Coordinate-based change listings:
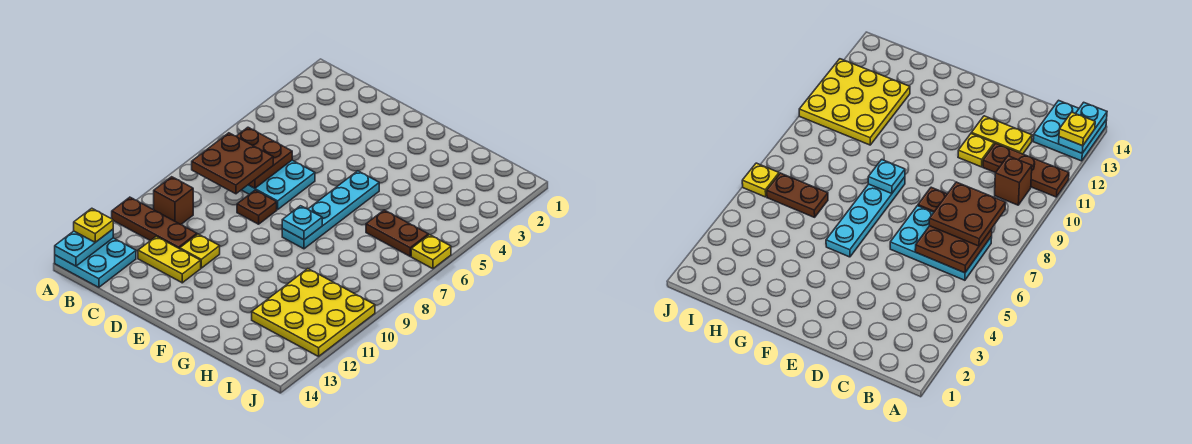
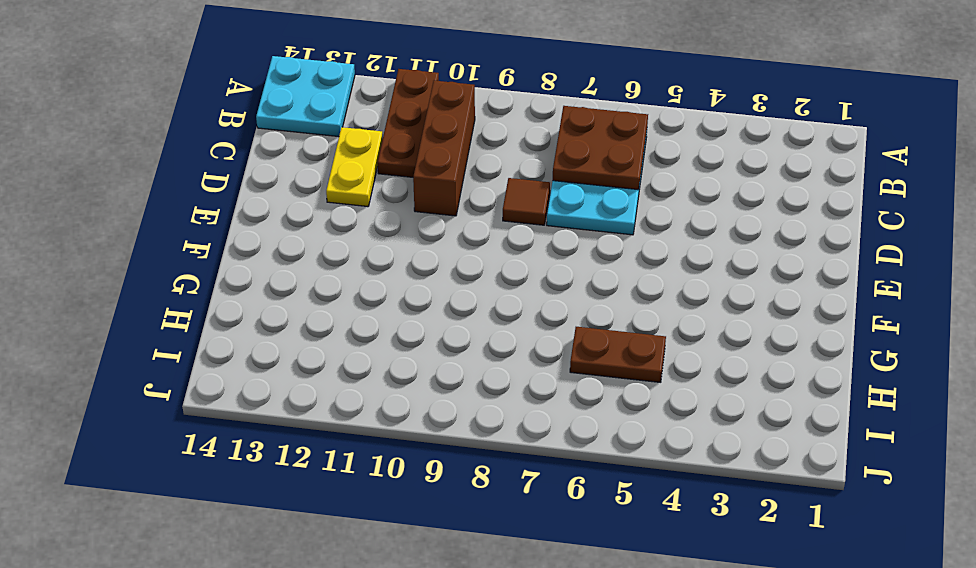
brown brick B10:D10 level 1 -> brown brick B10 level 1
brown tile D8 level 1 -> brown plate D8 level 1
brown plate H5:H6 level 1 -> brown plate H6:I6 level 1
none -> yellow plate D11 level 1
none -> cyan plate F5:F8 level 1
none -> yellow plate H10:J12 level 1

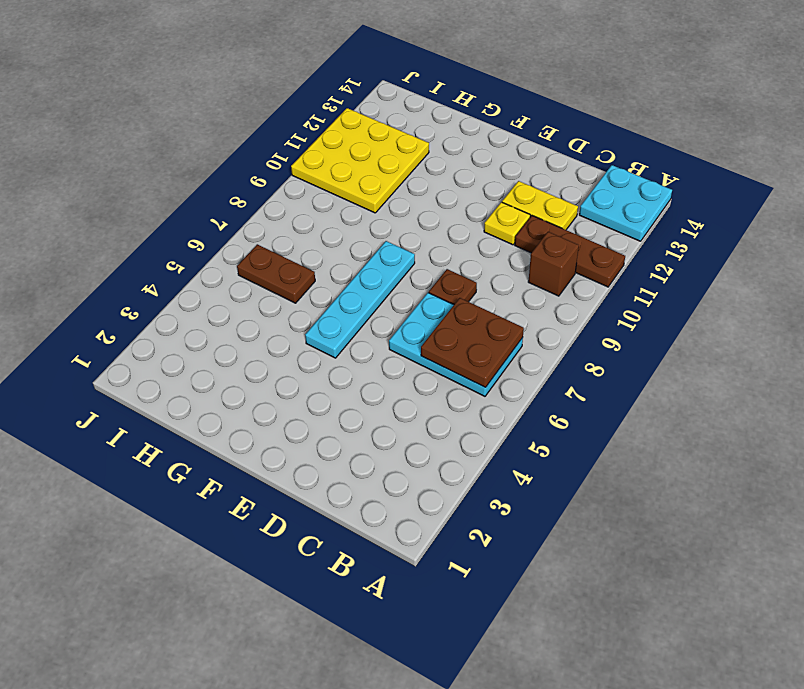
none -> yellow plate J6 level 1
none -> cyan plate A13:A14 level 2
none -> cyan plate F8 level 2

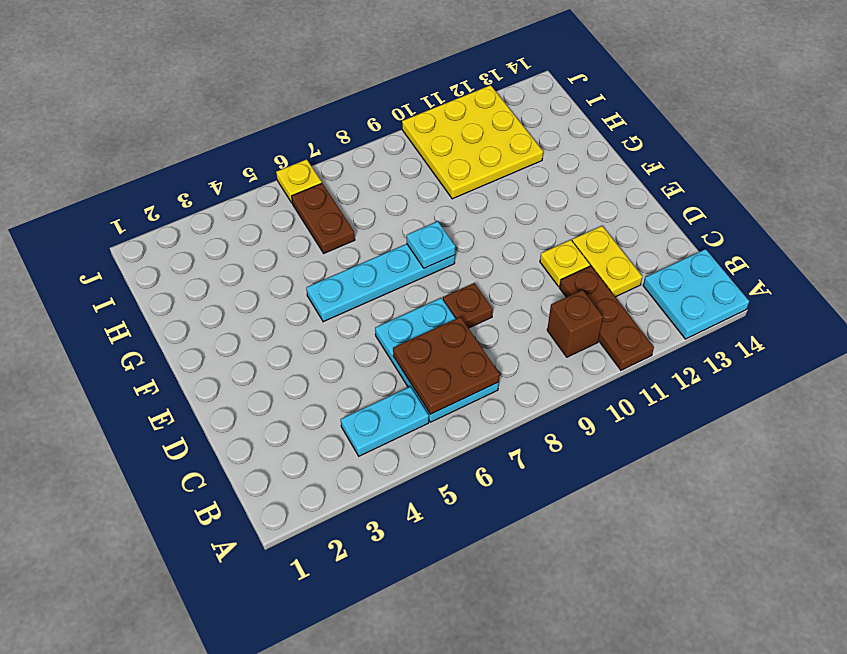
cyan plate B4:B5 level 1 -> cyan plate A13:A14 level 2
none -> yellow plate A13 level 3
none -> brown plate B7:C8 level 3

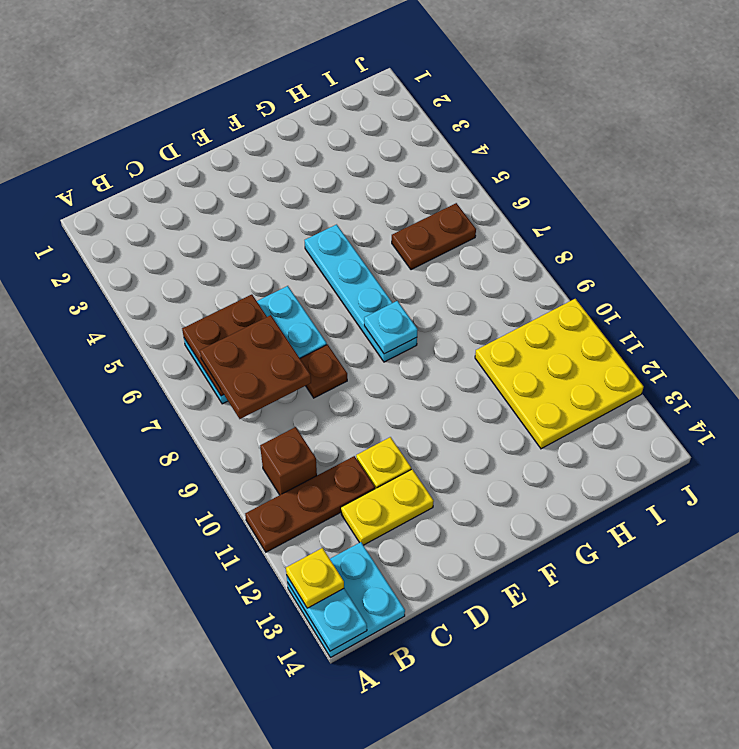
none -> yellow plate J6 level 1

*EXERCISE AIM*
Take the line containing "cyan plate B4:B5" as the first line and the last line of the data above as the final one, and output exactly the lines between them, inclusive, with no pictures.

*REPLY*
cyan plate B4:B5 level 1 -> cyan plate A13:A14 level 2
none -> yellow plate A13 level 3
none -> brown plate B7:C8 level 3

none -> yellow plate J6 level 1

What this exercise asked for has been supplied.